Spatial object tracking data:

*** Block opens ***

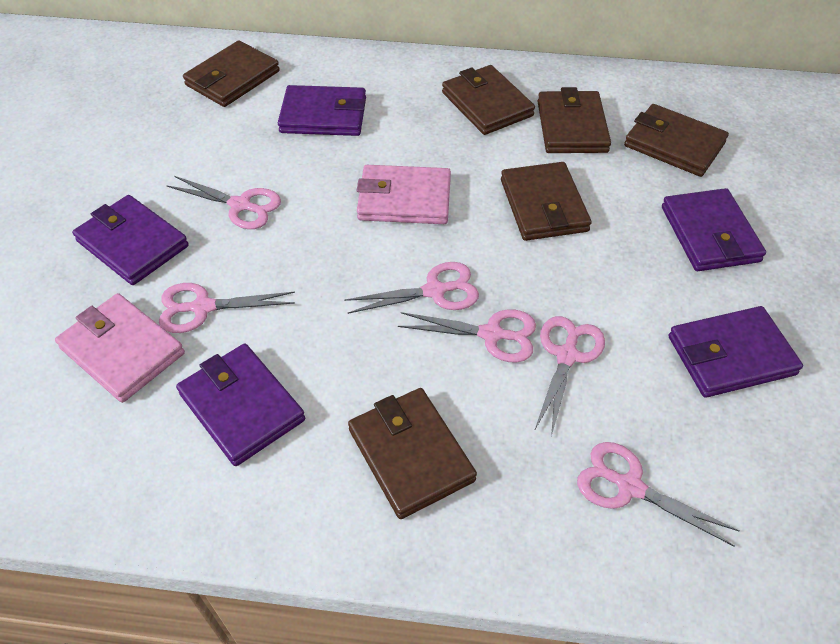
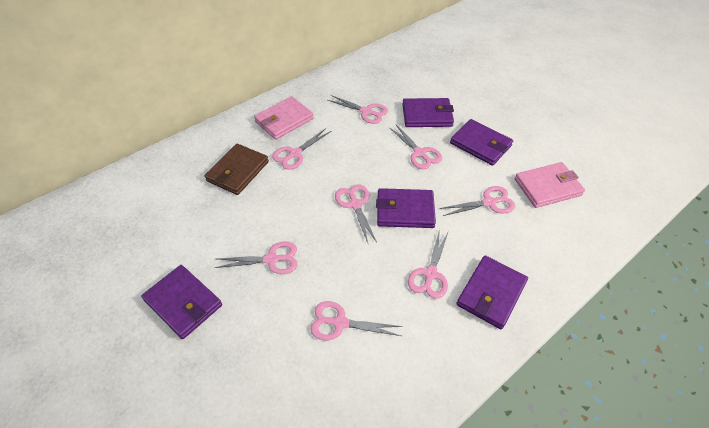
brown wallet: 6 -> 1
pink scissors: 6 -> 8

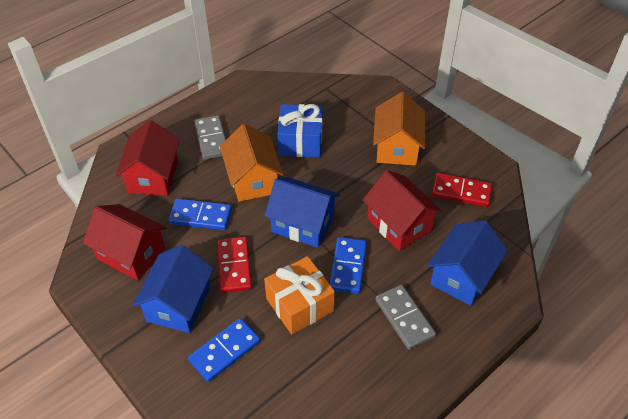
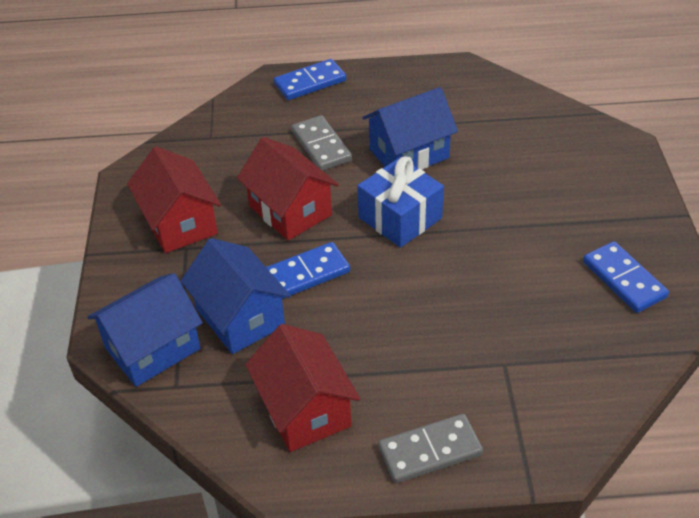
orange gift: 1 -> 0
orange house: 2 -> 0
red domino: 2 -> 0

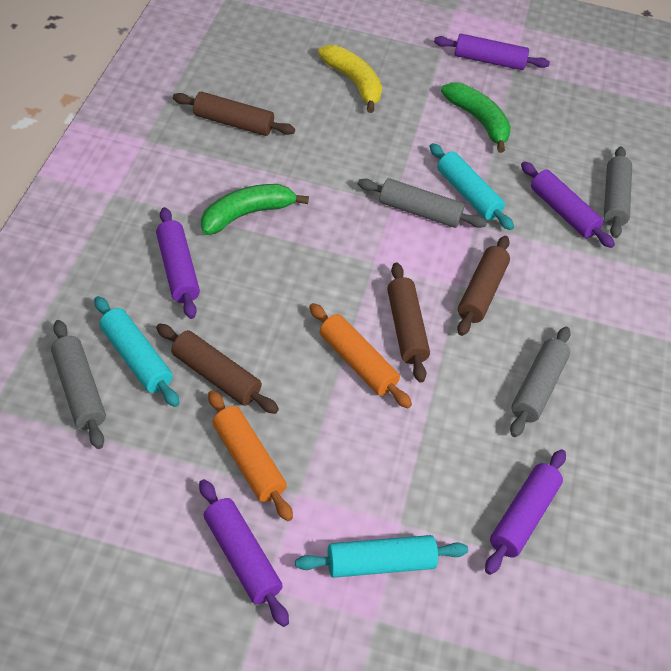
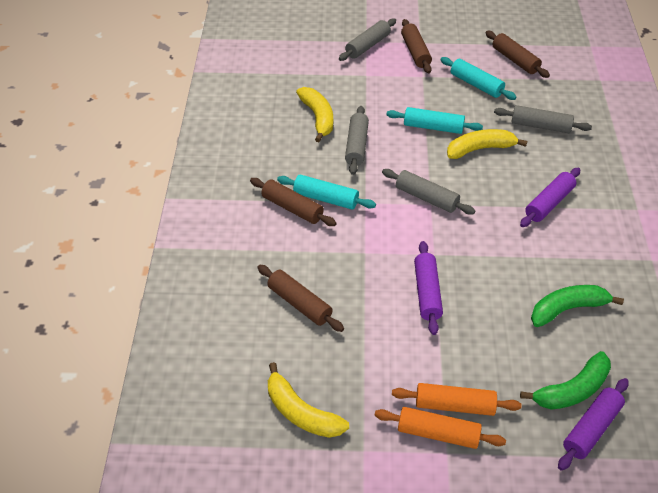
purple rolling pin: 5 -> 3
yellow banana: 1 -> 3

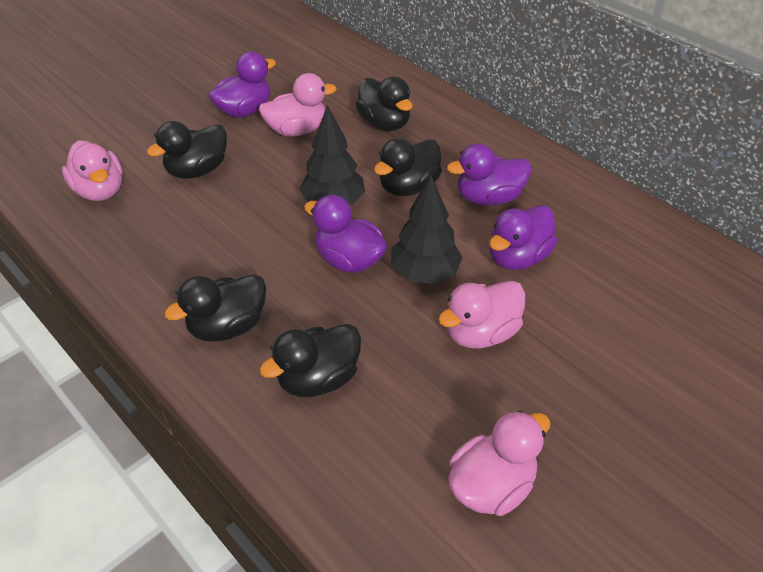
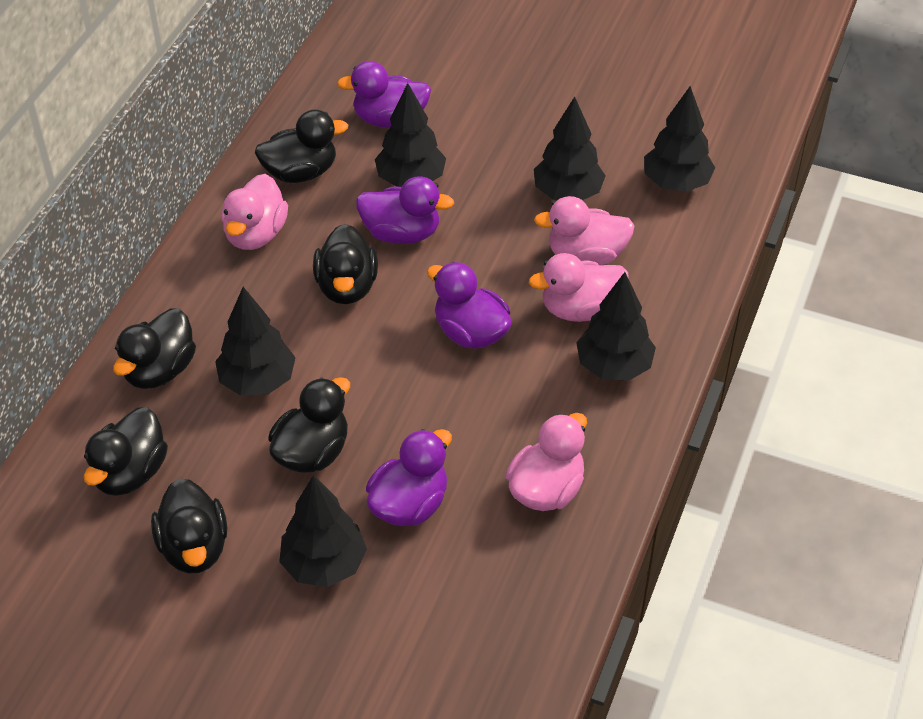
black duck: 5 -> 6
black tree: 2 -> 6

*** Block closes ***

» Work to complete
Extract, word for word, every line from the one containing "orange house: 2 -> 0" to the end of the data above, both ends included, and leave out the pictures.

» Solution for this exercise
orange house: 2 -> 0
red domino: 2 -> 0

purple rolling pin: 5 -> 3
yellow banana: 1 -> 3

black duck: 5 -> 6
black tree: 2 -> 6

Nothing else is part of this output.